Records drawn from a dataset
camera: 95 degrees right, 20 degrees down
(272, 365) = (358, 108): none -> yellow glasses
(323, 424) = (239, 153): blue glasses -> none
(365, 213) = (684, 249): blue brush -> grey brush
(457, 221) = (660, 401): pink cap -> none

_Aim of the exercise:_ All lines of the data are to be repeated exactly as they stand.

_Written answer:_
camera: 95 degrees right, 20 degrees down
(272, 365) = (358, 108): none -> yellow glasses
(323, 424) = (239, 153): blue glasses -> none
(365, 213) = (684, 249): blue brush -> grey brush
(457, 221) = (660, 401): pink cap -> none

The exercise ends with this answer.